**What is required:** Repeat every line of the data exactly, but not the pictures.

START Data segment

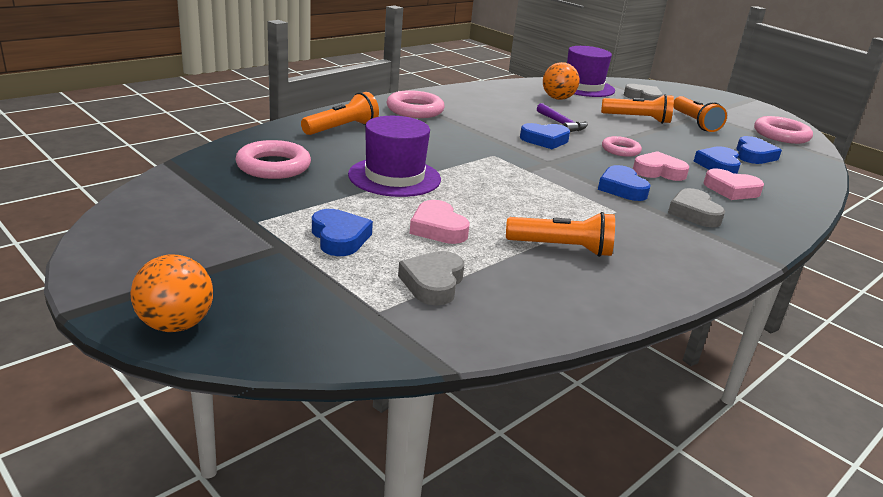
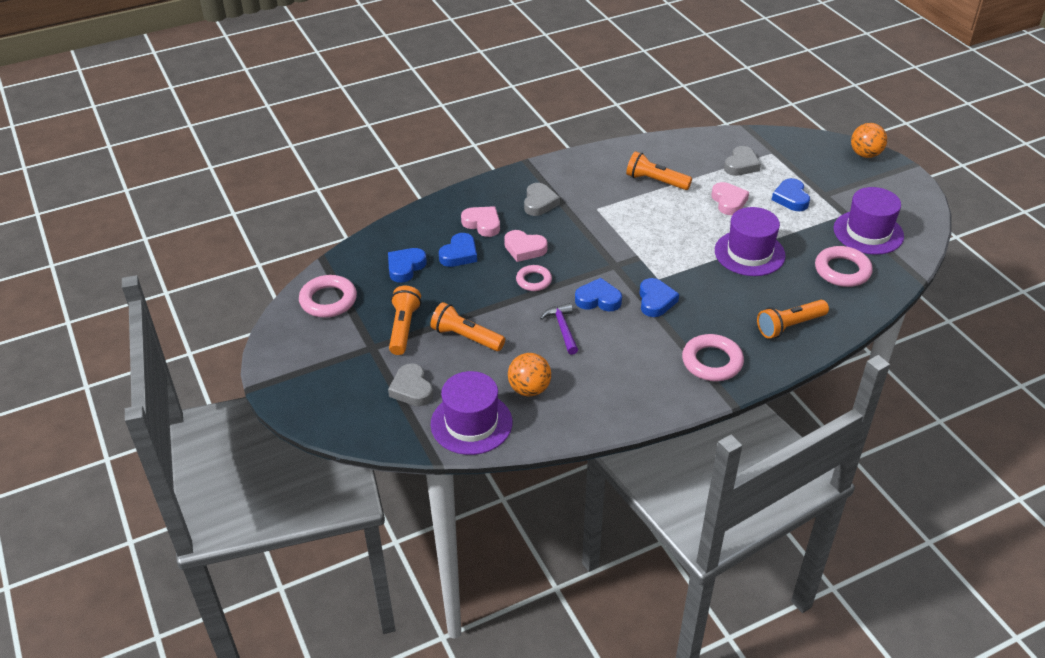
camera: 160 degrees left, 15 degrees up
(223, 203) = (868, 232): none -> purple hat
(622, 188) = (574, 231): blue heart -> blue heart (655, 301)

END Data segment

**Response:**
camera: 160 degrees left, 15 degrees up
(223, 203) = (868, 232): none -> purple hat
(622, 188) = (574, 231): blue heart -> blue heart (655, 301)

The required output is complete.